**INFORMATION GIVEN**

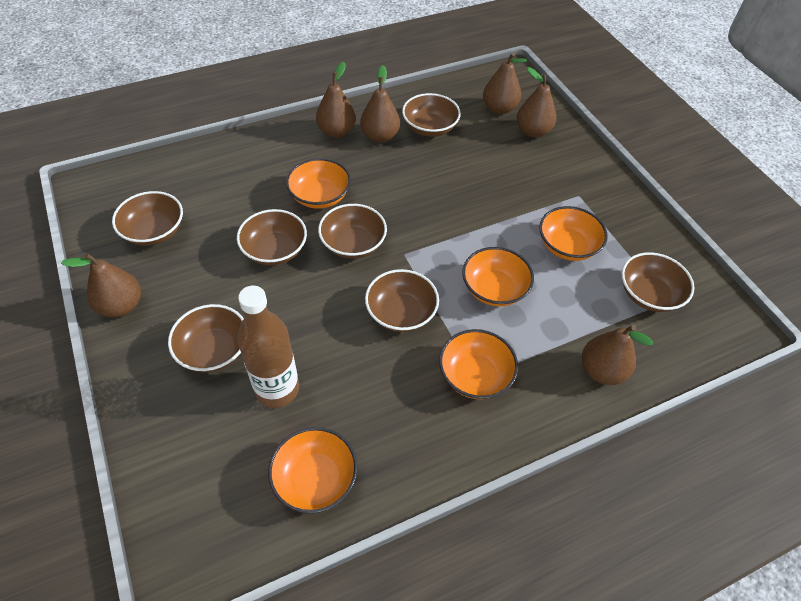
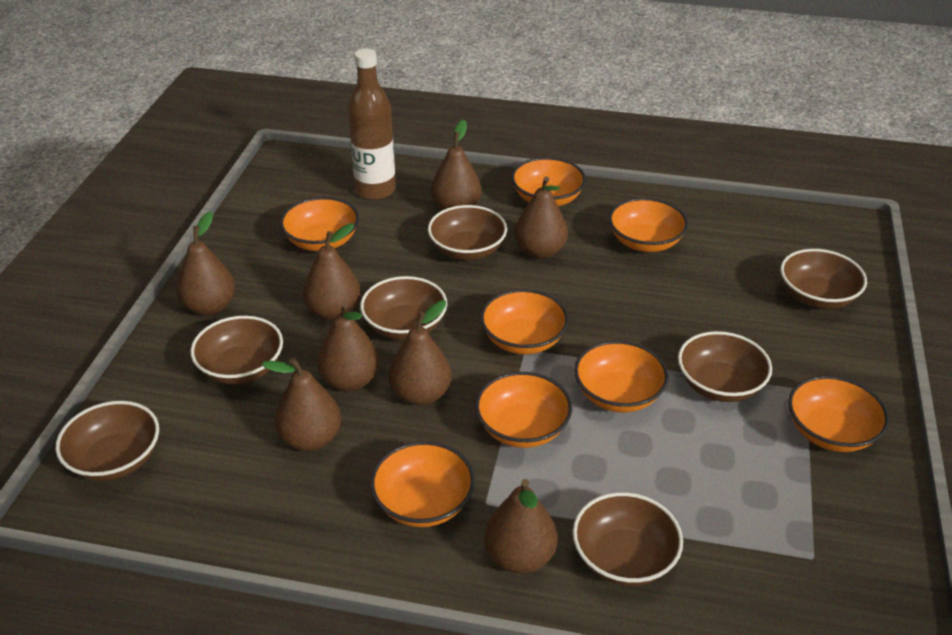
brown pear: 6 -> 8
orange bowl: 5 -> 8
* * *
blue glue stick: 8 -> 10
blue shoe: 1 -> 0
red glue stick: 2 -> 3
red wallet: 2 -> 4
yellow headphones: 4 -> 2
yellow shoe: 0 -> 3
---
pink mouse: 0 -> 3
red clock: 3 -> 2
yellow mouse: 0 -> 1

**REQUIRED ACTION**
Print, without alteration, only the lines above between the one holding "blue shoe: 1 -> 0" and the one holding "yellow shoe: 0 -> 3", inclusive.

**YOUR RESPONSE**
blue shoe: 1 -> 0
red glue stick: 2 -> 3
red wallet: 2 -> 4
yellow headphones: 4 -> 2
yellow shoe: 0 -> 3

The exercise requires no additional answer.